START DATA SUPPLIED

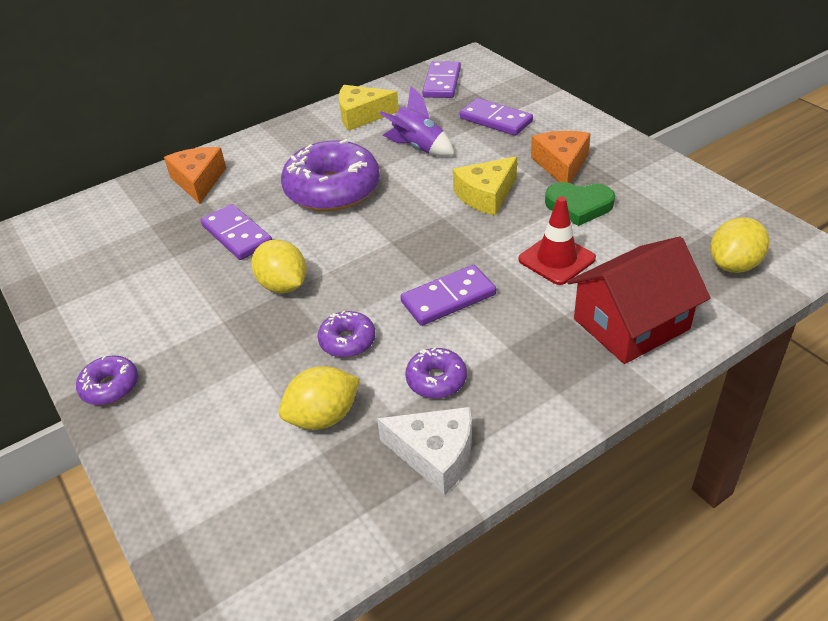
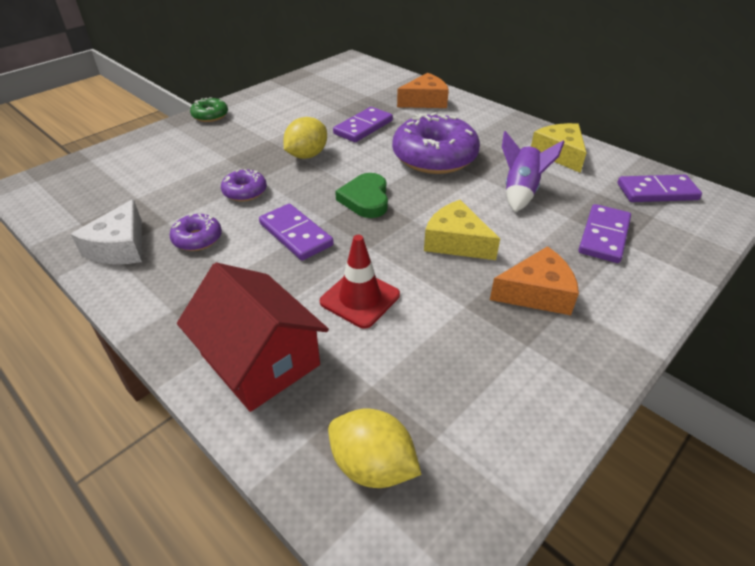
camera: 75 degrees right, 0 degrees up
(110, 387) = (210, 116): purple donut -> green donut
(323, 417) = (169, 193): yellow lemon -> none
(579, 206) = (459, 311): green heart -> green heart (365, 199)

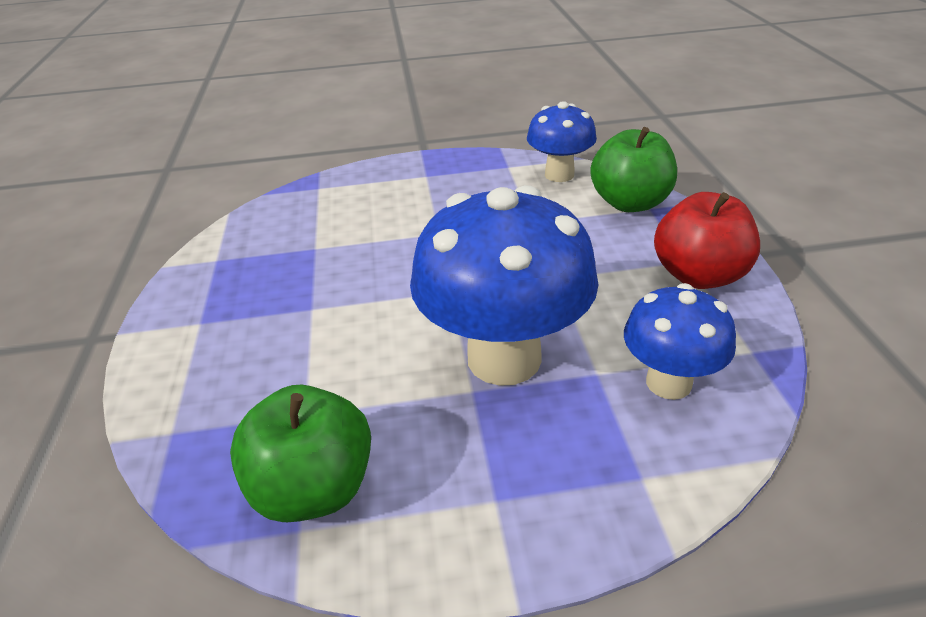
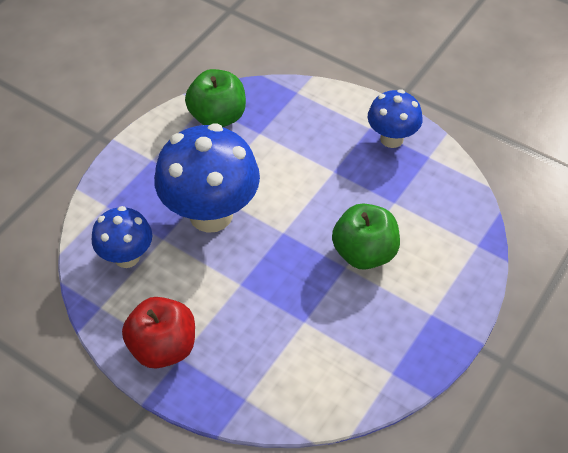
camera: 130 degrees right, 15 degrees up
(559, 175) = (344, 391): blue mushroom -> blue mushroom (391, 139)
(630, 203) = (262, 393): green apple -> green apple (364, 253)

END DATA SUPPLIED

* **TASK TO COMPLETE**:
Scan the material above for the string "green" and report each line where you find it.

* **RESULT BELOW**:
(110, 387) = (210, 116): purple donut -> green donut
(579, 206) = (459, 311): green heart -> green heart (365, 199)
(630, 203) = (262, 393): green apple -> green apple (364, 253)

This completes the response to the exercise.